• _EXERCISE OBJECTIVE_: From the entries below, please output exactly the lines starting at the one containing "yellow plate M10:N10" and ending at the one containing "red brick E3:F3", both included.

=-=-=-=-=

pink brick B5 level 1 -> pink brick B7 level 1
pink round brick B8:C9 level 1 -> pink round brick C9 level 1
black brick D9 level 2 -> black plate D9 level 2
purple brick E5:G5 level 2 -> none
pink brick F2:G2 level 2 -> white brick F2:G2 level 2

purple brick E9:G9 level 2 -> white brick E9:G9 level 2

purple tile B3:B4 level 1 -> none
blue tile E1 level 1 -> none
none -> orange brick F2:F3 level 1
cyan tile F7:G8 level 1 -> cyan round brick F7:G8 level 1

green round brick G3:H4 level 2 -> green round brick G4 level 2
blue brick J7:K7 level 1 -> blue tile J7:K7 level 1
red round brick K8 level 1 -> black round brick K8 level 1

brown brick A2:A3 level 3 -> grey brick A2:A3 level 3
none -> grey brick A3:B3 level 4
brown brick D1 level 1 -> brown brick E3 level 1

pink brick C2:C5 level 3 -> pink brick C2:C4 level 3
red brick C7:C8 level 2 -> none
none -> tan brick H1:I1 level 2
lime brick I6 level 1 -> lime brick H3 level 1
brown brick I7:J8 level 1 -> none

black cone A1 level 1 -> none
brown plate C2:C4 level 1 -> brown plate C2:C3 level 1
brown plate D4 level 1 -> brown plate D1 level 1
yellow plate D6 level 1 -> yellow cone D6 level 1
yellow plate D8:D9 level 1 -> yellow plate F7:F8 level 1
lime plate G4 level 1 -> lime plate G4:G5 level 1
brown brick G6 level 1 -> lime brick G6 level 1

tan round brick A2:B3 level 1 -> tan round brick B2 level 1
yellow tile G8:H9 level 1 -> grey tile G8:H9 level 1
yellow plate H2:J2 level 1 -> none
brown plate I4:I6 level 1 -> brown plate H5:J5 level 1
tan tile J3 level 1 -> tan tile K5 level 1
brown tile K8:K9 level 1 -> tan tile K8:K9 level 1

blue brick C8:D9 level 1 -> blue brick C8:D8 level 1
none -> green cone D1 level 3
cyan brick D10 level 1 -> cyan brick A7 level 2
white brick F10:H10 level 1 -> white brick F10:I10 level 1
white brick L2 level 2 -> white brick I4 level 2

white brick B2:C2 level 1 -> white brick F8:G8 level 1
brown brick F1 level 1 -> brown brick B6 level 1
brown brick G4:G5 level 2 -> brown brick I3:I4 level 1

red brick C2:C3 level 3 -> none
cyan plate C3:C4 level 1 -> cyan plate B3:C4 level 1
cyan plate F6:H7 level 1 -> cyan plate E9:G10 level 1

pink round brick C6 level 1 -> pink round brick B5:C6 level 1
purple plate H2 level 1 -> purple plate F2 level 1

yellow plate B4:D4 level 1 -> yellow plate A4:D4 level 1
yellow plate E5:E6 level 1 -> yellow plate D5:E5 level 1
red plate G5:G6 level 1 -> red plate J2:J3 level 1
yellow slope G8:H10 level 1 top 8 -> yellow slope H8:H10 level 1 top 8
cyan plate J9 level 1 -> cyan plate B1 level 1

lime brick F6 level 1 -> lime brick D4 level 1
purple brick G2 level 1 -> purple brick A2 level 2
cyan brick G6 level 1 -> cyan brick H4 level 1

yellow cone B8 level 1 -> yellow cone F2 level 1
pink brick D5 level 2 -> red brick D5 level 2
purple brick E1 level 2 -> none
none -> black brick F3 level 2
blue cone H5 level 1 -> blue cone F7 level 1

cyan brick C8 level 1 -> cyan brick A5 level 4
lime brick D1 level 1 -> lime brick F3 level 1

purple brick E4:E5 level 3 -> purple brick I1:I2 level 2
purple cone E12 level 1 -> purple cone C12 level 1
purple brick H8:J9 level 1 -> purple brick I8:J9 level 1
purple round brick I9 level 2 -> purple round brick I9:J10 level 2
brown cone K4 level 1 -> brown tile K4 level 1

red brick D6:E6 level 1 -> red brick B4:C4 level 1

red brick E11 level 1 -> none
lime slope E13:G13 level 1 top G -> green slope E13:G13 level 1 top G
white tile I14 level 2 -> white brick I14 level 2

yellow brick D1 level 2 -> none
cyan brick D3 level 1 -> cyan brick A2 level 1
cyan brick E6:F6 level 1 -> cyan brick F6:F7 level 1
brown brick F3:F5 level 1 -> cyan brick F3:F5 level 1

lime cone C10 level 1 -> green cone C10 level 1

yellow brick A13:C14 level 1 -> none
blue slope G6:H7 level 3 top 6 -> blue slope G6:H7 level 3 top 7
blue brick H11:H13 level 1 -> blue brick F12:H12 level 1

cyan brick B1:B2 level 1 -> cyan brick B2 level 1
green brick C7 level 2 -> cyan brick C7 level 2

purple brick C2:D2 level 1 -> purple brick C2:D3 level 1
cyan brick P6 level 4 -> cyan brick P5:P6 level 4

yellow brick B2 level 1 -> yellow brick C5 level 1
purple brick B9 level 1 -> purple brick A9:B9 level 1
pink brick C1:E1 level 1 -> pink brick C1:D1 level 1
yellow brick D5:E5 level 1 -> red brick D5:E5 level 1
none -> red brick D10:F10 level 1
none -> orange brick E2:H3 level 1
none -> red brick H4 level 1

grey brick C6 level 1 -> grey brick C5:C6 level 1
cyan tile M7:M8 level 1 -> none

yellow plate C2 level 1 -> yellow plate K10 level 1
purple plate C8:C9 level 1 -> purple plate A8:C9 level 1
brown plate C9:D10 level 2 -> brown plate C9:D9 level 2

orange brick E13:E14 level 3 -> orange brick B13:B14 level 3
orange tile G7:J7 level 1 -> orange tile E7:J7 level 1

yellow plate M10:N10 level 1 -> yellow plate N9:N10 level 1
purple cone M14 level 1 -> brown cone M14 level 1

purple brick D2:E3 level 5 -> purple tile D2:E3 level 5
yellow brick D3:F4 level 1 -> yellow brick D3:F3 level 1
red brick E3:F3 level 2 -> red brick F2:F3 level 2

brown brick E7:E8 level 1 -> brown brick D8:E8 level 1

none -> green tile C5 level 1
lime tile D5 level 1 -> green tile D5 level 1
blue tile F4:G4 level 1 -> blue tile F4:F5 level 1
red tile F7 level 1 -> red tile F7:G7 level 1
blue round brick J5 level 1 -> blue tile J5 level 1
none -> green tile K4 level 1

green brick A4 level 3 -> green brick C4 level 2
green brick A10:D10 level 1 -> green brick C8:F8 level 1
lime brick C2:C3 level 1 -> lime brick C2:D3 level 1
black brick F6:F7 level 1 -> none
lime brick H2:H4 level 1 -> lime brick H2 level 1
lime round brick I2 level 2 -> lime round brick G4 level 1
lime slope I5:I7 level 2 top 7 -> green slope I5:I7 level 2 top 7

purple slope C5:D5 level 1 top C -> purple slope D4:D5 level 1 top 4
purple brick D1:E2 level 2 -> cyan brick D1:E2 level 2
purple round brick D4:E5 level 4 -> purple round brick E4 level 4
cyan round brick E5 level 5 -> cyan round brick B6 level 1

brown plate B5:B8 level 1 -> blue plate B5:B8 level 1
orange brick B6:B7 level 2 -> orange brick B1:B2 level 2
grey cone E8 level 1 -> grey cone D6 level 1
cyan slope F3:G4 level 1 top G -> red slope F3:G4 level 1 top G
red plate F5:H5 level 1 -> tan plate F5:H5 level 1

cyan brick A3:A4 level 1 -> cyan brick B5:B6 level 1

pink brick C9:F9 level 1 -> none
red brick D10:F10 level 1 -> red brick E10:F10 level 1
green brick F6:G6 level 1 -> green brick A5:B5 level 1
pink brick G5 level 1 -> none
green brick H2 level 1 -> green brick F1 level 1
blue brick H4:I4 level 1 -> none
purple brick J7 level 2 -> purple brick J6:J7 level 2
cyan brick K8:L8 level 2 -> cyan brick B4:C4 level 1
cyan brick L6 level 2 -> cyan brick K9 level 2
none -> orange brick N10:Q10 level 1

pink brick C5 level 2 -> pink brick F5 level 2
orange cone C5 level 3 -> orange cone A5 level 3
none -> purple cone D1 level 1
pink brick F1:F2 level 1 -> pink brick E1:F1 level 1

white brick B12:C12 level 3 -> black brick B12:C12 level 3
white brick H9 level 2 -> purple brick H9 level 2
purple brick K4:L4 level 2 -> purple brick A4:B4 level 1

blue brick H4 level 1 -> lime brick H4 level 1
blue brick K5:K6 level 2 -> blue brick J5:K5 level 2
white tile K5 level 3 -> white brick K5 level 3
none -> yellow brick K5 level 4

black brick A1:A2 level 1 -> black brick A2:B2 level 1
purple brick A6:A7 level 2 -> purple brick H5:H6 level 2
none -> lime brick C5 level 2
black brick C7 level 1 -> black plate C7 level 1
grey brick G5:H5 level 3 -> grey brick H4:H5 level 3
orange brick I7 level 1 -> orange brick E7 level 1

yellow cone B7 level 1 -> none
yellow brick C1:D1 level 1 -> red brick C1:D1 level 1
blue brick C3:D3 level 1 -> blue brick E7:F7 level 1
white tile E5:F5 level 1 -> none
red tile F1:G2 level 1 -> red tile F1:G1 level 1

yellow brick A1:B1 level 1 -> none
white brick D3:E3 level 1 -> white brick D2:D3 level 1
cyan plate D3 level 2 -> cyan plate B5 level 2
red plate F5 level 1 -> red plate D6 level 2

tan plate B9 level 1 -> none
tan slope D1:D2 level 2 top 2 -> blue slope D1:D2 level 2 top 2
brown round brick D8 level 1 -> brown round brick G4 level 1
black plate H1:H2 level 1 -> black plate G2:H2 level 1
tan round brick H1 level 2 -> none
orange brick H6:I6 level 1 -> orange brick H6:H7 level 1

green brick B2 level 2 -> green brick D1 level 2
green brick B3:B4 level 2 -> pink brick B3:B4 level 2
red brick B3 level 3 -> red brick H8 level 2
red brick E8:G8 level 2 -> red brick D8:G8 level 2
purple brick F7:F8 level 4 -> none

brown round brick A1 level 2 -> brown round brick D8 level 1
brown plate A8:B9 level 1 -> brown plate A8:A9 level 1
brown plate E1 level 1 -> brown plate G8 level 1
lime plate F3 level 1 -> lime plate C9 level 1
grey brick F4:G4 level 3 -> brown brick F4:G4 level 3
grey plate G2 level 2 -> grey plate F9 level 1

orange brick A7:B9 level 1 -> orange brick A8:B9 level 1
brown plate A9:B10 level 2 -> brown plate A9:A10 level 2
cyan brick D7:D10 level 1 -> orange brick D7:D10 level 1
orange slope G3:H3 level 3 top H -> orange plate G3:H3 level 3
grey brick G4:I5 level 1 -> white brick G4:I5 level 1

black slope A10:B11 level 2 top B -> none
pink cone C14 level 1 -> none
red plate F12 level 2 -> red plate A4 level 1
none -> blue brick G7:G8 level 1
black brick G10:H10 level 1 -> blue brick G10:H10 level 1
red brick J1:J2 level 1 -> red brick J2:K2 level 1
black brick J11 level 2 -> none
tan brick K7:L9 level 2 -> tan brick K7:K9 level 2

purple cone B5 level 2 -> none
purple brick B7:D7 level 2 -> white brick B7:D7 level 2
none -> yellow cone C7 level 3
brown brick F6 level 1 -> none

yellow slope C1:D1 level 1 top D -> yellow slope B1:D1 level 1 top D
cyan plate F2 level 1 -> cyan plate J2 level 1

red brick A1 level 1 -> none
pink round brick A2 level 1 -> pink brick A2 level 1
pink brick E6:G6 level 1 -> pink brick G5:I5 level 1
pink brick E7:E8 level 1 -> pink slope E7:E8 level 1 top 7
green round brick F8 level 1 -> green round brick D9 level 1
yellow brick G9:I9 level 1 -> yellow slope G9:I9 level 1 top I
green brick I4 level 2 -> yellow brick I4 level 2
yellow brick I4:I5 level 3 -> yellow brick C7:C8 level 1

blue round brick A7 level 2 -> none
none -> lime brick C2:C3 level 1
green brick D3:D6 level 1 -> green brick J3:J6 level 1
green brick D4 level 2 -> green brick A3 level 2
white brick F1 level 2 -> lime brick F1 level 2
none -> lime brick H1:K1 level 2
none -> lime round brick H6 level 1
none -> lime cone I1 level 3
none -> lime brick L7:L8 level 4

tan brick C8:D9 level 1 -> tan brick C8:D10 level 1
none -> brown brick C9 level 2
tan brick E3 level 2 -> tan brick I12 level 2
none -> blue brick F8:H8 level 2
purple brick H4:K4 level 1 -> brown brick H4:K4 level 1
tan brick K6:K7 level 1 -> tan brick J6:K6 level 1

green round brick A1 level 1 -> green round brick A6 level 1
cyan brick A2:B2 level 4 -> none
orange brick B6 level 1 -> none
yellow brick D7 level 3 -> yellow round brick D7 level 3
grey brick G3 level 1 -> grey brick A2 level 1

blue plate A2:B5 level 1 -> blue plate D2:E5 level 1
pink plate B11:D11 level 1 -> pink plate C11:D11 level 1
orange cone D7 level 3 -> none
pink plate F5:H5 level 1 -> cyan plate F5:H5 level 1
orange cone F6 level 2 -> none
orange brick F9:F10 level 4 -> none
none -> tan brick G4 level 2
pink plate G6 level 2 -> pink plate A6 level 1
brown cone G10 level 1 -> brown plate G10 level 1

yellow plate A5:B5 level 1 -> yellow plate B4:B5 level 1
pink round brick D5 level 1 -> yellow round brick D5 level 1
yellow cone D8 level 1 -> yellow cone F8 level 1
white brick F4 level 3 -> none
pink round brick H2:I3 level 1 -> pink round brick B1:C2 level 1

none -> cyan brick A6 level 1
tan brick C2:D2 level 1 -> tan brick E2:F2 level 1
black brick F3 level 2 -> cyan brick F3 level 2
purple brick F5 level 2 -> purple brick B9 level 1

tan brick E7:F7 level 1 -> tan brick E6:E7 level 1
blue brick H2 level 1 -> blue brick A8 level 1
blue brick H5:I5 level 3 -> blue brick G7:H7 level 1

=-=-=-=-=

• _EXPECTED ANSWER_:
yellow plate M10:N10 level 1 -> yellow plate N9:N10 level 1
purple cone M14 level 1 -> brown cone M14 level 1

purple brick D2:E3 level 5 -> purple tile D2:E3 level 5
yellow brick D3:F4 level 1 -> yellow brick D3:F3 level 1
red brick E3:F3 level 2 -> red brick F2:F3 level 2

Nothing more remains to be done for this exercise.